**Aim of the exercise:** Will you write out the data exactly, excluding every picture?

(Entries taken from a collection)
┌────────
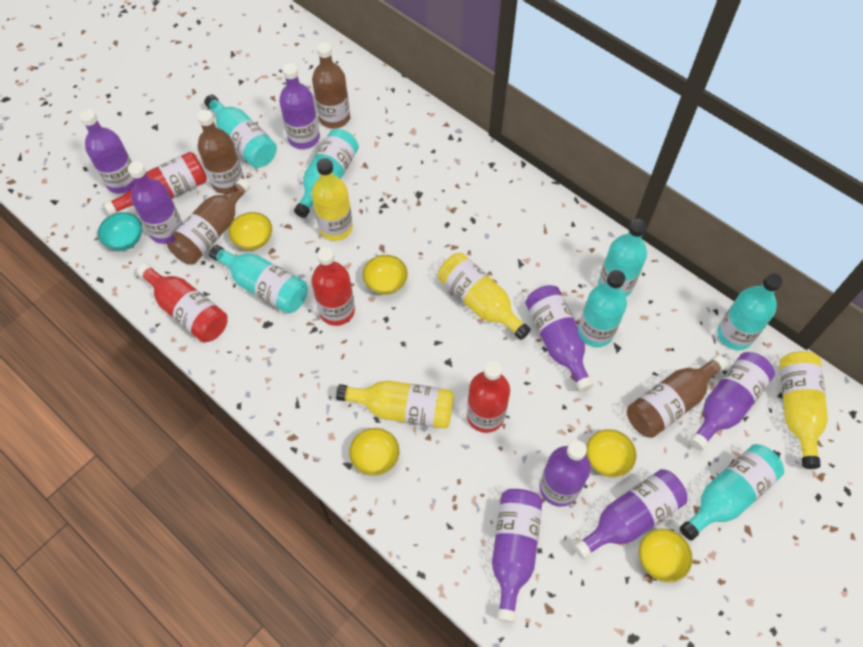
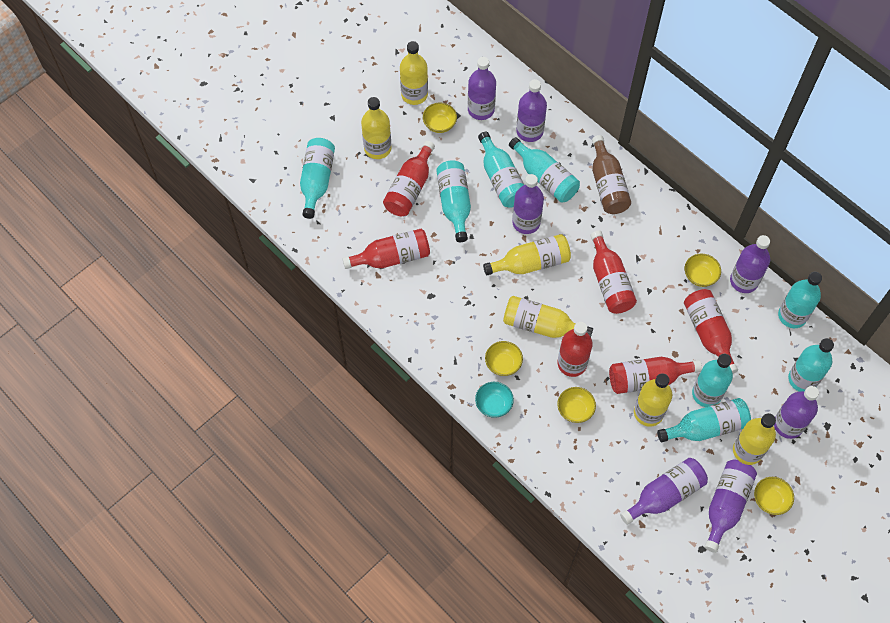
brown bottle: 4 -> 1
purple bottle: 8 -> 7
red bottle: 4 -> 6
turquoise bottle: 7 -> 8
yellow bottle: 4 -> 6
└────────
**Expected answer:**
brown bottle: 4 -> 1
purple bottle: 8 -> 7
red bottle: 4 -> 6
turquoise bottle: 7 -> 8
yellow bottle: 4 -> 6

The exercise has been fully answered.